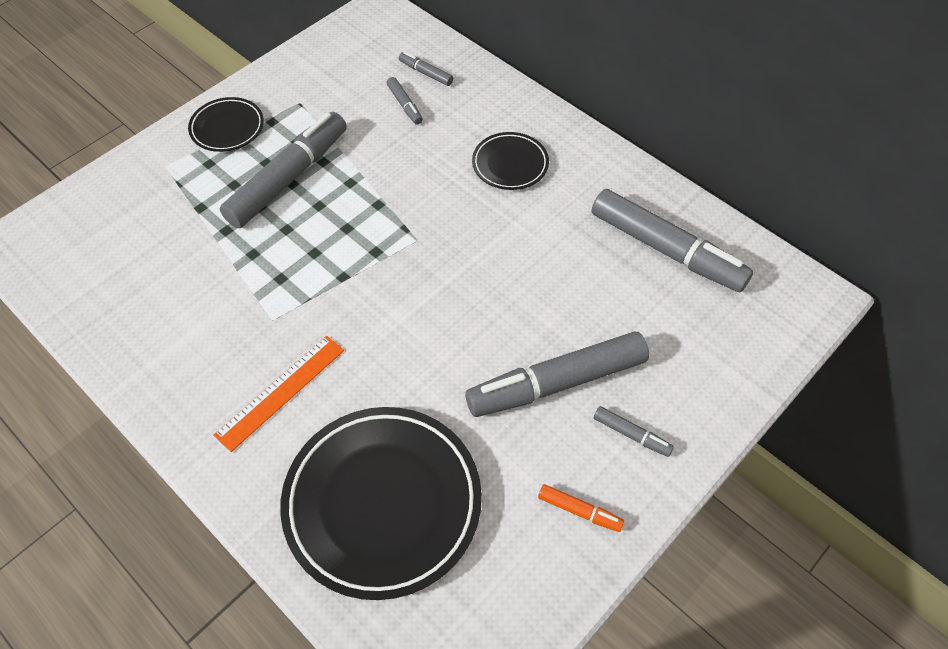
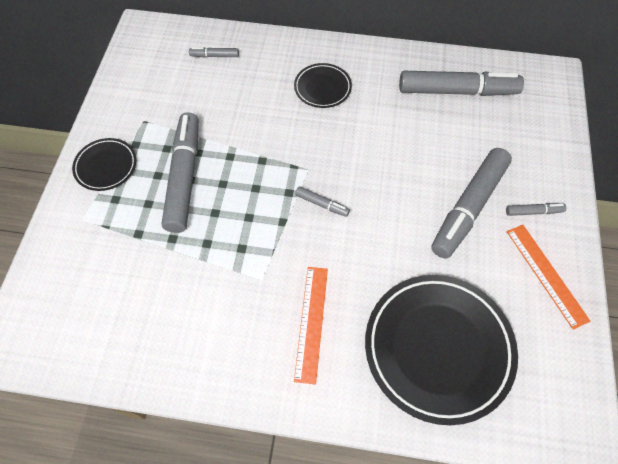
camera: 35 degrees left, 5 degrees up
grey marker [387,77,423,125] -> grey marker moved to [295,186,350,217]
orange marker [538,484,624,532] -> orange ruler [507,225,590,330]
◇ ◇ ◇ ◇ ◇ ◇ ◇
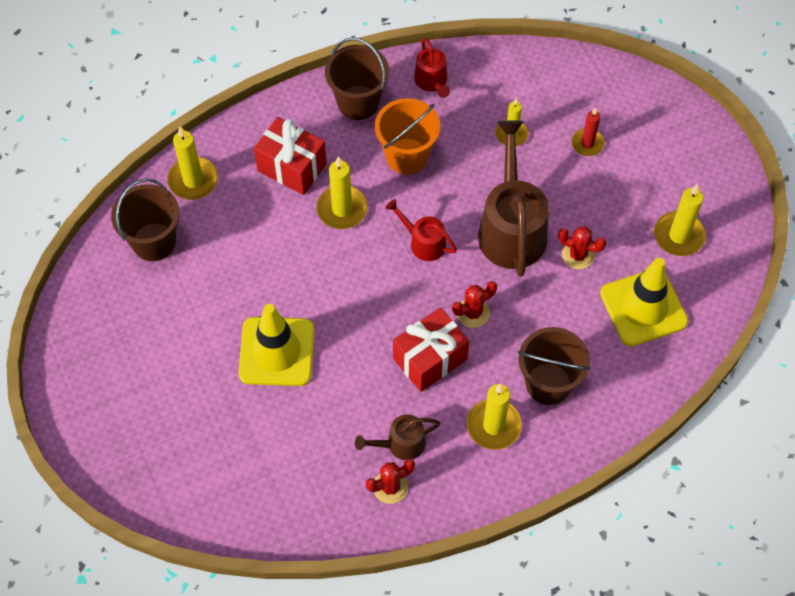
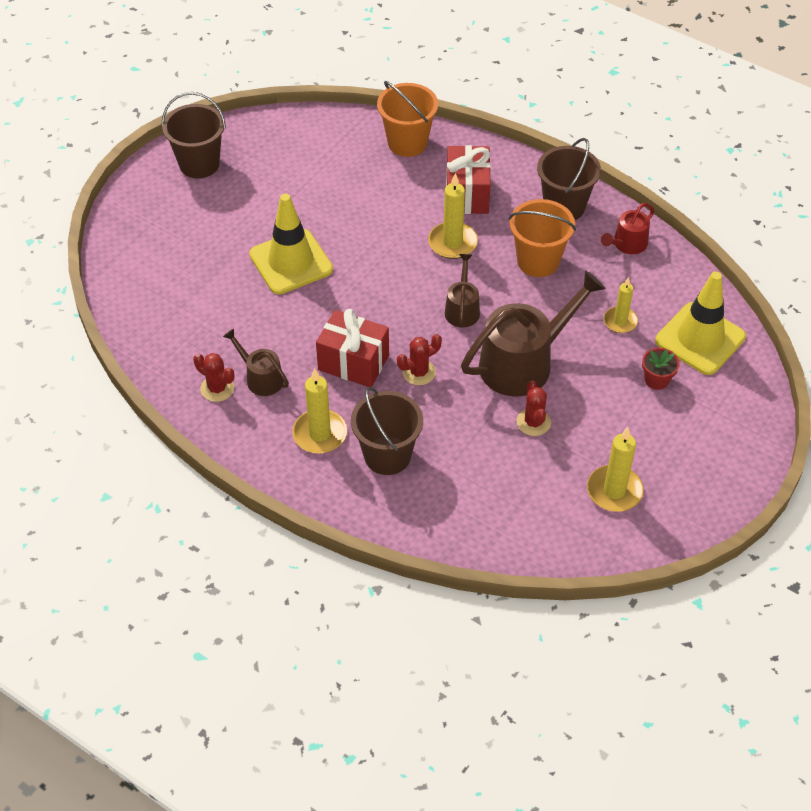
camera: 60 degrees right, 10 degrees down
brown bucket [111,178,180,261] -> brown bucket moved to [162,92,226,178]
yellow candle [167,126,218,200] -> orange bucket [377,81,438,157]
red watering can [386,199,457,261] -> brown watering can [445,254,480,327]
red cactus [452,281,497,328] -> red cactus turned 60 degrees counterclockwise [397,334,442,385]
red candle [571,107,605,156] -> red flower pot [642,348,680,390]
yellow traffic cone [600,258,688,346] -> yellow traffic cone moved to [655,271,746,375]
◇ ◇ ◇ ◇ ◇ ◇ ◇
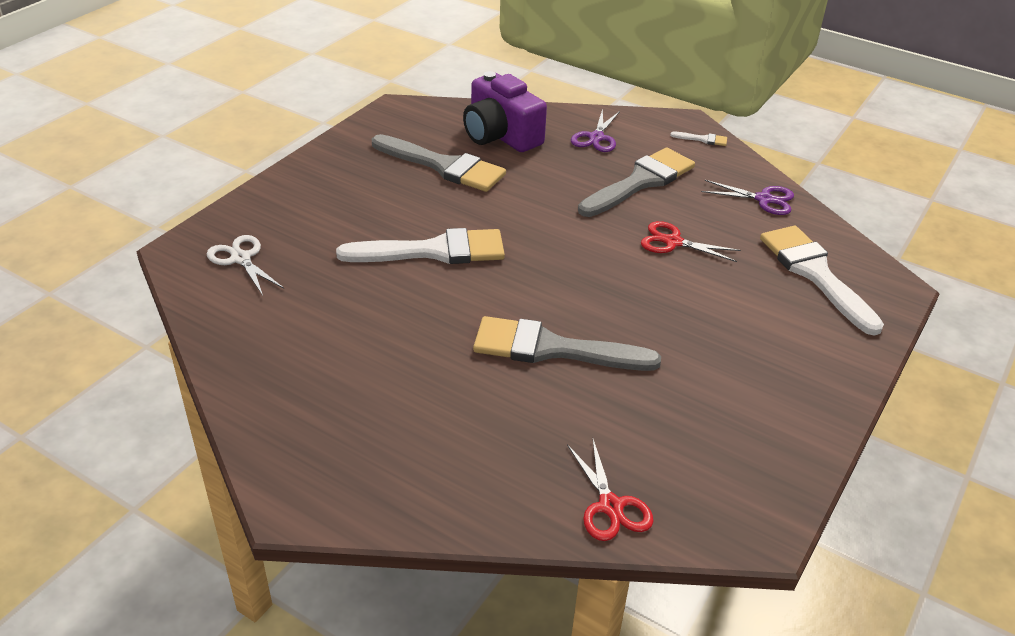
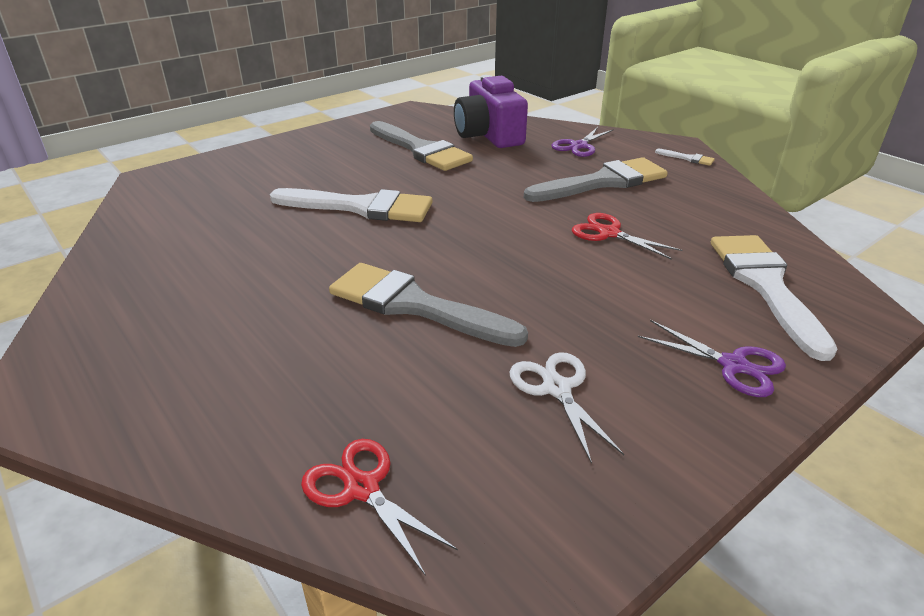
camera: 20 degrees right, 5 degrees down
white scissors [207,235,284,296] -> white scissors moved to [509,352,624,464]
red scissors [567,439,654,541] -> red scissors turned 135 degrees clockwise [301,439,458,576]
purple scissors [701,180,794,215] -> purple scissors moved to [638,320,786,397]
◇ ◇ ◇ ◇ ◇ ◇ ◇
TASK DETAILS: Copy every line from the material in which the word "orange" can be found.

EXERCISE SOLUTION:
orange marker [538,484,624,532] -> orange ruler [507,225,590,330]
yellow candle [167,126,218,200] -> orange bucket [377,81,438,157]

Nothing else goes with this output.